» **ABOUT THIS TASK**:
Beneath this instruction is a block of data; output from it exactly the lines that run from the one containing "MATRIX pin CS: 4 -> A0" through the one containing "JOY2 pin VRY: D0 -> D8", inclusive.

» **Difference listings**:
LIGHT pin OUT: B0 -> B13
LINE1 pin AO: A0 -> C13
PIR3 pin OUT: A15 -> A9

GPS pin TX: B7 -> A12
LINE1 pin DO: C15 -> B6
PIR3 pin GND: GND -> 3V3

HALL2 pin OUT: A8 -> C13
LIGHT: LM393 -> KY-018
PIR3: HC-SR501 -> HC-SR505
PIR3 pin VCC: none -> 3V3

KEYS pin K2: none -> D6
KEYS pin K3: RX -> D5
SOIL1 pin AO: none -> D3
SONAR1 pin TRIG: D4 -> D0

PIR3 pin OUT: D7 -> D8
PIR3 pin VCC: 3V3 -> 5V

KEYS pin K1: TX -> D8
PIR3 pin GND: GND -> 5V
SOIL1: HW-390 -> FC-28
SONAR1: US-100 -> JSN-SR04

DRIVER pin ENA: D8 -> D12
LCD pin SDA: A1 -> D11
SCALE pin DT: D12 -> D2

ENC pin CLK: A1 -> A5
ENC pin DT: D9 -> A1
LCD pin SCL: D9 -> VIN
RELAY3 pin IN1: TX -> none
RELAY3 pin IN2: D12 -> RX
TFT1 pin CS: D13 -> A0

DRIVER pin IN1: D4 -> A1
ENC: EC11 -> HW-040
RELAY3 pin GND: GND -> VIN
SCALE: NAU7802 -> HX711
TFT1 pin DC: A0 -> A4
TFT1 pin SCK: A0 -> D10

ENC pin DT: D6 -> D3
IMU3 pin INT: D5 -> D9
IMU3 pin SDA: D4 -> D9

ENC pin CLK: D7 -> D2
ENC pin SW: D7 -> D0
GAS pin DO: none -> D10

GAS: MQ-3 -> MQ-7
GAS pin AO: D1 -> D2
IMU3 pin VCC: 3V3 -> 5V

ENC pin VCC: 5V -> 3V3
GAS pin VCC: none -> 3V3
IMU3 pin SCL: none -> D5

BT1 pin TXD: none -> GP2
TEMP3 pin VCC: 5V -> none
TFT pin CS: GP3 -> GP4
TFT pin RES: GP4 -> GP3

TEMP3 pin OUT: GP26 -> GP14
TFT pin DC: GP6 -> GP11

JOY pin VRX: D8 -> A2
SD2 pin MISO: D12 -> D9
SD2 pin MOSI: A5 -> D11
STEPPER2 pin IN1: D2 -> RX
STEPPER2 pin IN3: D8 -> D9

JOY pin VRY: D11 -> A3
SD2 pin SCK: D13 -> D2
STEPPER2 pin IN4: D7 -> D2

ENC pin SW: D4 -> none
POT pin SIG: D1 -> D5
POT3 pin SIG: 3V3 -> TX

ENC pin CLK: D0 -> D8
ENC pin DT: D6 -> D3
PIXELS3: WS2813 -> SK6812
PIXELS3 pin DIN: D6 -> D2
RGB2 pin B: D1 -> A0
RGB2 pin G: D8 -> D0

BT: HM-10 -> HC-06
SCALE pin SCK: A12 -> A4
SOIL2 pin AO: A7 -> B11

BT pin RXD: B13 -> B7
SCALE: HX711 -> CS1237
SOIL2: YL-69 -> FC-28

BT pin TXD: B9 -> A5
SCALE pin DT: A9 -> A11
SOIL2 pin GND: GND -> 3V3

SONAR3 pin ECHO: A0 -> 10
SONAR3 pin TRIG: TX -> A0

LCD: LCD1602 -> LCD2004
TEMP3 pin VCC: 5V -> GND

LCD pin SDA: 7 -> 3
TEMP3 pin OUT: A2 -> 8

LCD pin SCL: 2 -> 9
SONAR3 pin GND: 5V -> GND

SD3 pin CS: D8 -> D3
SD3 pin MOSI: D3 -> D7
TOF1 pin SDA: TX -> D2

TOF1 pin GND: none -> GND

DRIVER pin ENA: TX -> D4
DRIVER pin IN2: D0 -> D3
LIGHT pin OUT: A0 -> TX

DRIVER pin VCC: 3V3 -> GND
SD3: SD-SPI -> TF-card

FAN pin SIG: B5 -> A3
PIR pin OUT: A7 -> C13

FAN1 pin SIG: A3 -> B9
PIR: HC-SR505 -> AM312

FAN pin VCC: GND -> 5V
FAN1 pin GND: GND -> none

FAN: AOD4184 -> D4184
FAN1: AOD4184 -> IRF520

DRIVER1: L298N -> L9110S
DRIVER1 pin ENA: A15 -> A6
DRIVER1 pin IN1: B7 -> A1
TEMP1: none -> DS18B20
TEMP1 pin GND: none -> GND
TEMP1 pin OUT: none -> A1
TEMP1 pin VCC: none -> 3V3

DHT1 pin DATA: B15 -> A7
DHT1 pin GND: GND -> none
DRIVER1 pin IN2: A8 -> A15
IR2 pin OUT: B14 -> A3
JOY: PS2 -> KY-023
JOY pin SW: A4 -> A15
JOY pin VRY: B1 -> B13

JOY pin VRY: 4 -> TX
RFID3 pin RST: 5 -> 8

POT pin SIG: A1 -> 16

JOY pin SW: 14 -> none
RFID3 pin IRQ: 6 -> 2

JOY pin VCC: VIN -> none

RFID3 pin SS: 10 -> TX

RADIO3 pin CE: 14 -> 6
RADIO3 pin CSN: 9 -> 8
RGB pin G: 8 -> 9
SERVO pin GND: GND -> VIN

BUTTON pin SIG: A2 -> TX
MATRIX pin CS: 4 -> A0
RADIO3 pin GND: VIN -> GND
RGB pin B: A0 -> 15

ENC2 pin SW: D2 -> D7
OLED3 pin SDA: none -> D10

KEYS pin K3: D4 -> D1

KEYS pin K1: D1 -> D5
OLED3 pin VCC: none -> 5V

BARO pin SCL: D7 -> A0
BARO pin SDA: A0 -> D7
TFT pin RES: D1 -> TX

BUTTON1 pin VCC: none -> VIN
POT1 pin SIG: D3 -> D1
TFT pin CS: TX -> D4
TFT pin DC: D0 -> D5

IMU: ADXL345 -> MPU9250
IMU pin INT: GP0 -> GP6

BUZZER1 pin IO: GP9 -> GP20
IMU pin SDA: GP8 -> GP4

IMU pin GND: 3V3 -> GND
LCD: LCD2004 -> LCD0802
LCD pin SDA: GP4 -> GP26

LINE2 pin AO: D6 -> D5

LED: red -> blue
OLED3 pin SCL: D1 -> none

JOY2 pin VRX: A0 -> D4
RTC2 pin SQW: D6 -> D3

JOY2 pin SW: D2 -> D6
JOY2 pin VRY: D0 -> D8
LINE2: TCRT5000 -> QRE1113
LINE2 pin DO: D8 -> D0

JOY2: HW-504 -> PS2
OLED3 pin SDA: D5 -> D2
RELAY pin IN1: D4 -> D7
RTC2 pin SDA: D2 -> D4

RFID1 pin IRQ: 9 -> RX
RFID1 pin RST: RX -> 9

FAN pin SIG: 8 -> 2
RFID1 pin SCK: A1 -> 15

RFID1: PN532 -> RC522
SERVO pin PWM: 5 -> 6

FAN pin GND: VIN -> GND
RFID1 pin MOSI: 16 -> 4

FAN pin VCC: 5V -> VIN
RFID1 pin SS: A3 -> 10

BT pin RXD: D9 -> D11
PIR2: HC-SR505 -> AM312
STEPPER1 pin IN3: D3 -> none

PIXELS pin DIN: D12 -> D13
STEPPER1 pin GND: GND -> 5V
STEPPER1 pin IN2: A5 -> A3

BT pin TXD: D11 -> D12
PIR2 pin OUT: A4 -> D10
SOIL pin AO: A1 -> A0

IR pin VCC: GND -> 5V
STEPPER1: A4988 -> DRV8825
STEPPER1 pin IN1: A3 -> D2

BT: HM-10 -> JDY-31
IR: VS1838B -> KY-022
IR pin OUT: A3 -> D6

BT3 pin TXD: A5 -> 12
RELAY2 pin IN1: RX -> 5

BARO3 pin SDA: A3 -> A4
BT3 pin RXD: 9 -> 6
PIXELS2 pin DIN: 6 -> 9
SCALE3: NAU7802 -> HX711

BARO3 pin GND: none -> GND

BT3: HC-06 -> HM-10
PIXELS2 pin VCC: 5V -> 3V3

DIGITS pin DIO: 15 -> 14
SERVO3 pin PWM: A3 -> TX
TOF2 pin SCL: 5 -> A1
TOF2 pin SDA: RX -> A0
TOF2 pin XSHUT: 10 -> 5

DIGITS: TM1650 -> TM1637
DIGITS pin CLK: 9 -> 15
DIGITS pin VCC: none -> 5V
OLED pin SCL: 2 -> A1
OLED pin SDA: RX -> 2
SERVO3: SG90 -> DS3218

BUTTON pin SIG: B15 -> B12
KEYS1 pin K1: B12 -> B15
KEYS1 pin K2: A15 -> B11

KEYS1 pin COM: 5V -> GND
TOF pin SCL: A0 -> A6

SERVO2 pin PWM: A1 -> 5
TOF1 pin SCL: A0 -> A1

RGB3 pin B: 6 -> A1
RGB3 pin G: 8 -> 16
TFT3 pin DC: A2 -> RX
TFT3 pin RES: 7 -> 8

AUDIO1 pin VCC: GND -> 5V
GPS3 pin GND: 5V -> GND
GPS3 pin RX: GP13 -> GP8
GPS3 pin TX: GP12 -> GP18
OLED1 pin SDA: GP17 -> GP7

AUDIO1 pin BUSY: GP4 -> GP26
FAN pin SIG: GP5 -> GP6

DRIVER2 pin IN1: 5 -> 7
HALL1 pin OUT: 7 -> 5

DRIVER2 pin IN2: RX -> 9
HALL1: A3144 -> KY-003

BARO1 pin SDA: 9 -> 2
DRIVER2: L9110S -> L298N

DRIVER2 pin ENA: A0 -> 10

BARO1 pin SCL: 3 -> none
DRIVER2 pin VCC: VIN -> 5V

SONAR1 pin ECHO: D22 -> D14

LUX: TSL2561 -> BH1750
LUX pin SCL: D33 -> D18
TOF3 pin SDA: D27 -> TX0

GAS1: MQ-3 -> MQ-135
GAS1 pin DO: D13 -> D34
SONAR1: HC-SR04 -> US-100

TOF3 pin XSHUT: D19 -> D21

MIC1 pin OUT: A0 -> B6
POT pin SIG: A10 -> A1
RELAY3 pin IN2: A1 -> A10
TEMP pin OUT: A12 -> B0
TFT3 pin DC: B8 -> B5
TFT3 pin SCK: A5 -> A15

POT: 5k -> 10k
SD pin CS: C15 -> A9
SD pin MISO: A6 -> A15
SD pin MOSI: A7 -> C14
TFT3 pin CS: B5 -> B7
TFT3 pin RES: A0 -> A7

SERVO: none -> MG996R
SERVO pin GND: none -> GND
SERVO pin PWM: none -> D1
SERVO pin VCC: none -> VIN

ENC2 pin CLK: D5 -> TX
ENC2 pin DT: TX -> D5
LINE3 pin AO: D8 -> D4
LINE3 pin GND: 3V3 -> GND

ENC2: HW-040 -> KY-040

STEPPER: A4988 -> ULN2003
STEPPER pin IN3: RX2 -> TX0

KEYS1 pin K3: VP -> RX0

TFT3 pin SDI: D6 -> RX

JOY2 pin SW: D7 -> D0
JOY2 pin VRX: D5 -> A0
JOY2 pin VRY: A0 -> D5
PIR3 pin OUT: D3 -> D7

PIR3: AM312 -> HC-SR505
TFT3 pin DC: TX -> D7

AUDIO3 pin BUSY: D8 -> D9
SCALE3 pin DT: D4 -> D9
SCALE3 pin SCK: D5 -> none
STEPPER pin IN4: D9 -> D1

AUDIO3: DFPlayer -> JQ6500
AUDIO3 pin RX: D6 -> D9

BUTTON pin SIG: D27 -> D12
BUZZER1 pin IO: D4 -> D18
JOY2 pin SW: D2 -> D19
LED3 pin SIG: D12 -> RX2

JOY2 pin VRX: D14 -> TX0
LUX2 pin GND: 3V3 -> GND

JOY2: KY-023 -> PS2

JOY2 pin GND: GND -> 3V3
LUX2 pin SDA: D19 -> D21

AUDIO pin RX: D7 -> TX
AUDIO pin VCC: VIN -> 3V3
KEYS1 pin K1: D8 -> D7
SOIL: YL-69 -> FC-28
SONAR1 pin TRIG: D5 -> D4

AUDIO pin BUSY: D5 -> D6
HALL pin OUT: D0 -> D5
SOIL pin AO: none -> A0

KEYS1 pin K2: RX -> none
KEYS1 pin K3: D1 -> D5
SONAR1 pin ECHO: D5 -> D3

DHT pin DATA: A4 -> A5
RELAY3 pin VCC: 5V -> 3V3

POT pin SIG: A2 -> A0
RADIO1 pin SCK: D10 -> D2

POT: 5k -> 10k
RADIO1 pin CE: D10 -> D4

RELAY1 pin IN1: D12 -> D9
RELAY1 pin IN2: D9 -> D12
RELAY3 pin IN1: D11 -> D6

» **COMPLETED EXERCISE**:
MATRIX pin CS: 4 -> A0
RADIO3 pin GND: VIN -> GND
RGB pin B: A0 -> 15

ENC2 pin SW: D2 -> D7
OLED3 pin SDA: none -> D10

KEYS pin K3: D4 -> D1

KEYS pin K1: D1 -> D5
OLED3 pin VCC: none -> 5V

BARO pin SCL: D7 -> A0
BARO pin SDA: A0 -> D7
TFT pin RES: D1 -> TX

BUTTON1 pin VCC: none -> VIN
POT1 pin SIG: D3 -> D1
TFT pin CS: TX -> D4
TFT pin DC: D0 -> D5

IMU: ADXL345 -> MPU9250
IMU pin INT: GP0 -> GP6

BUZZER1 pin IO: GP9 -> GP20
IMU pin SDA: GP8 -> GP4

IMU pin GND: 3V3 -> GND
LCD: LCD2004 -> LCD0802
LCD pin SDA: GP4 -> GP26

LINE2 pin AO: D6 -> D5

LED: red -> blue
OLED3 pin SCL: D1 -> none

JOY2 pin VRX: A0 -> D4
RTC2 pin SQW: D6 -> D3

JOY2 pin SW: D2 -> D6
JOY2 pin VRY: D0 -> D8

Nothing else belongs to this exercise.